YOUR GOAL – Exactly the lines from the one holding "none -> tan 1x3 brick [215,236,376,288]" through the final line of the data are wanted, copied as written.

== INPUT MATERIAL ==

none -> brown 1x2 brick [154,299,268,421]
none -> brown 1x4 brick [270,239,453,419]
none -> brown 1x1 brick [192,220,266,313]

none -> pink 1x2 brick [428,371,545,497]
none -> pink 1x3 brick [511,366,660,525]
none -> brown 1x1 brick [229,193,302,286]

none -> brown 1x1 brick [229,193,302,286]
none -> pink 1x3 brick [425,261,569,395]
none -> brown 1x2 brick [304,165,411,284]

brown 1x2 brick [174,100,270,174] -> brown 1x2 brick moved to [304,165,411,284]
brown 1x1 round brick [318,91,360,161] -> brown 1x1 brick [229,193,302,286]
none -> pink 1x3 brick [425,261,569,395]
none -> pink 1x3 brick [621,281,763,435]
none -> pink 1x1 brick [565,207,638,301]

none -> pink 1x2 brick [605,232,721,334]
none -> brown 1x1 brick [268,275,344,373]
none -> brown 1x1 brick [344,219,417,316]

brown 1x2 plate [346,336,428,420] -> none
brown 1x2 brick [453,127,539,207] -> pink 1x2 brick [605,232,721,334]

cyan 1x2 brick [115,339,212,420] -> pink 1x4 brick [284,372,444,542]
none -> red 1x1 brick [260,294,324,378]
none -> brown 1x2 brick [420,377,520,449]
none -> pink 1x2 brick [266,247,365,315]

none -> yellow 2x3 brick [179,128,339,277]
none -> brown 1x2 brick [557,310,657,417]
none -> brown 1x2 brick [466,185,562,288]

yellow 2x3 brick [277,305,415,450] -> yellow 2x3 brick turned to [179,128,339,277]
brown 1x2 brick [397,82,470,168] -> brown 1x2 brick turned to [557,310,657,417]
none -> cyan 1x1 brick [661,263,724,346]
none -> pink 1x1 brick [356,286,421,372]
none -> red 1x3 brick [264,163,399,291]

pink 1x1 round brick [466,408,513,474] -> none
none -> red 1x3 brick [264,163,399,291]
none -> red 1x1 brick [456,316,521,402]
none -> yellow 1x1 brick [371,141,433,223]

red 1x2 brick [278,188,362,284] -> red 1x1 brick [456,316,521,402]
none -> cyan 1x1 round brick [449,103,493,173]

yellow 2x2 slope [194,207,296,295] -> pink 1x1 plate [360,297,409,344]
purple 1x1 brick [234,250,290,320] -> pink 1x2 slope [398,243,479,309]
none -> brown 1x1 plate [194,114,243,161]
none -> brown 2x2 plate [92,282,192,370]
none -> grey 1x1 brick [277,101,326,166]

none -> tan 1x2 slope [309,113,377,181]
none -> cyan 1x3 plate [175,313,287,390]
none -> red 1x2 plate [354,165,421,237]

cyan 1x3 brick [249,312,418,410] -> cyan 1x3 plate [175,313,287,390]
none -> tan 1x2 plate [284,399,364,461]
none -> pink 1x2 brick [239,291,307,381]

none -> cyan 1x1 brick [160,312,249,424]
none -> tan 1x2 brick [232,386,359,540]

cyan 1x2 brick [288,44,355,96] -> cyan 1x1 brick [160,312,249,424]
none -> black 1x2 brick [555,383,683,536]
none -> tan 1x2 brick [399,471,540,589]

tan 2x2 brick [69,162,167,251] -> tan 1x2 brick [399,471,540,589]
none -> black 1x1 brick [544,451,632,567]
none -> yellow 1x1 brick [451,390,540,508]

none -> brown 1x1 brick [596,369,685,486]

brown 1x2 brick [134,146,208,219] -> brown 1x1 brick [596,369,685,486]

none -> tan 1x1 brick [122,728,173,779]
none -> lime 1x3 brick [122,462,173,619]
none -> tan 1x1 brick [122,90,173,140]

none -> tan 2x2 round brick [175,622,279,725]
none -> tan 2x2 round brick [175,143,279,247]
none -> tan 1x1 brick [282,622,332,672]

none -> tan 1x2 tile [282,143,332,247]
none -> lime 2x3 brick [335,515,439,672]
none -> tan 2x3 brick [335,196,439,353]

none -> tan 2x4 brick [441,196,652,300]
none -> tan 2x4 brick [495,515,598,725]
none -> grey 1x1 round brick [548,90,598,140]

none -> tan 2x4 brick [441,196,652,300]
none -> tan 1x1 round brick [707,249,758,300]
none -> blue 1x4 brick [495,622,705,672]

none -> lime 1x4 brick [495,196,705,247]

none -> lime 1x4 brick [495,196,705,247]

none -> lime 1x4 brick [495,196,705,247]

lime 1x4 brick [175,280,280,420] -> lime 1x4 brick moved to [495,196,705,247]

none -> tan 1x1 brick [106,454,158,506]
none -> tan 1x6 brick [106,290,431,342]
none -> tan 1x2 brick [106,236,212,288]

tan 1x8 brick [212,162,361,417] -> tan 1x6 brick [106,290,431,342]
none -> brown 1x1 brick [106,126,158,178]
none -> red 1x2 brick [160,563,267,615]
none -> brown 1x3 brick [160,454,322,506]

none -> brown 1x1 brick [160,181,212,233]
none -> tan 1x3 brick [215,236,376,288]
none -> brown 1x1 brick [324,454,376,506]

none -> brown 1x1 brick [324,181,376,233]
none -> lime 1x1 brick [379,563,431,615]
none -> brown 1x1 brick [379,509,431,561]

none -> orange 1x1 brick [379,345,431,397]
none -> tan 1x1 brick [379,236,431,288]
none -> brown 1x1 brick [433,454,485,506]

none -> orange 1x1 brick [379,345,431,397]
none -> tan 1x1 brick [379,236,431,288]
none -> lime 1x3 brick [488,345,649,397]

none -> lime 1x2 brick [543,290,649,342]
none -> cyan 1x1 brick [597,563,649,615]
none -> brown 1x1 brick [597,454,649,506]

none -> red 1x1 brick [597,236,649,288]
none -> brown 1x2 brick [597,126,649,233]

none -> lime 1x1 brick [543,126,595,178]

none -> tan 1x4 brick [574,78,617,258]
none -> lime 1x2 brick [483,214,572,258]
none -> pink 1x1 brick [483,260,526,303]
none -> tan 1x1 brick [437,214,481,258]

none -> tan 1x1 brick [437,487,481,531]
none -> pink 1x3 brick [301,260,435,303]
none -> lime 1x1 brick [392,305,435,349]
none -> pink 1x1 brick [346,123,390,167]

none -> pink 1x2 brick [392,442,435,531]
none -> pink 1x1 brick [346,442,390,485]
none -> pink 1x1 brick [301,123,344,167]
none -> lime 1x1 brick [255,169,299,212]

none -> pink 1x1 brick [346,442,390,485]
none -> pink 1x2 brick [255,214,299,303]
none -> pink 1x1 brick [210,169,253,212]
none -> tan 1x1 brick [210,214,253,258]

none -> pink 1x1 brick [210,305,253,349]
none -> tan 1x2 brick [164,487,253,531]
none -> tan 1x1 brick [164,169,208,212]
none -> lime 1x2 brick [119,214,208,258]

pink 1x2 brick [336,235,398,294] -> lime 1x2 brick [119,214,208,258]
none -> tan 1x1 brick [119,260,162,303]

===

ANSWER TO THIS EXERCISE –
none -> tan 1x3 brick [215,236,376,288]
none -> brown 1x1 brick [324,454,376,506]

none -> brown 1x1 brick [324,181,376,233]
none -> lime 1x1 brick [379,563,431,615]
none -> brown 1x1 brick [379,509,431,561]

none -> orange 1x1 brick [379,345,431,397]
none -> tan 1x1 brick [379,236,431,288]
none -> brown 1x1 brick [433,454,485,506]

none -> orange 1x1 brick [379,345,431,397]
none -> tan 1x1 brick [379,236,431,288]
none -> lime 1x3 brick [488,345,649,397]

none -> lime 1x2 brick [543,290,649,342]
none -> cyan 1x1 brick [597,563,649,615]
none -> brown 1x1 brick [597,454,649,506]

none -> red 1x1 brick [597,236,649,288]
none -> brown 1x2 brick [597,126,649,233]

none -> lime 1x1 brick [543,126,595,178]

none -> tan 1x4 brick [574,78,617,258]
none -> lime 1x2 brick [483,214,572,258]
none -> pink 1x1 brick [483,260,526,303]
none -> tan 1x1 brick [437,214,481,258]

none -> tan 1x1 brick [437,487,481,531]
none -> pink 1x3 brick [301,260,435,303]
none -> lime 1x1 brick [392,305,435,349]
none -> pink 1x1 brick [346,123,390,167]

none -> pink 1x2 brick [392,442,435,531]
none -> pink 1x1 brick [346,442,390,485]
none -> pink 1x1 brick [301,123,344,167]
none -> lime 1x1 brick [255,169,299,212]

none -> pink 1x1 brick [346,442,390,485]
none -> pink 1x2 brick [255,214,299,303]
none -> pink 1x1 brick [210,169,253,212]
none -> tan 1x1 brick [210,214,253,258]

none -> pink 1x1 brick [210,305,253,349]
none -> tan 1x2 brick [164,487,253,531]
none -> tan 1x1 brick [164,169,208,212]
none -> lime 1x2 brick [119,214,208,258]

pink 1x2 brick [336,235,398,294] -> lime 1x2 brick [119,214,208,258]
none -> tan 1x1 brick [119,260,162,303]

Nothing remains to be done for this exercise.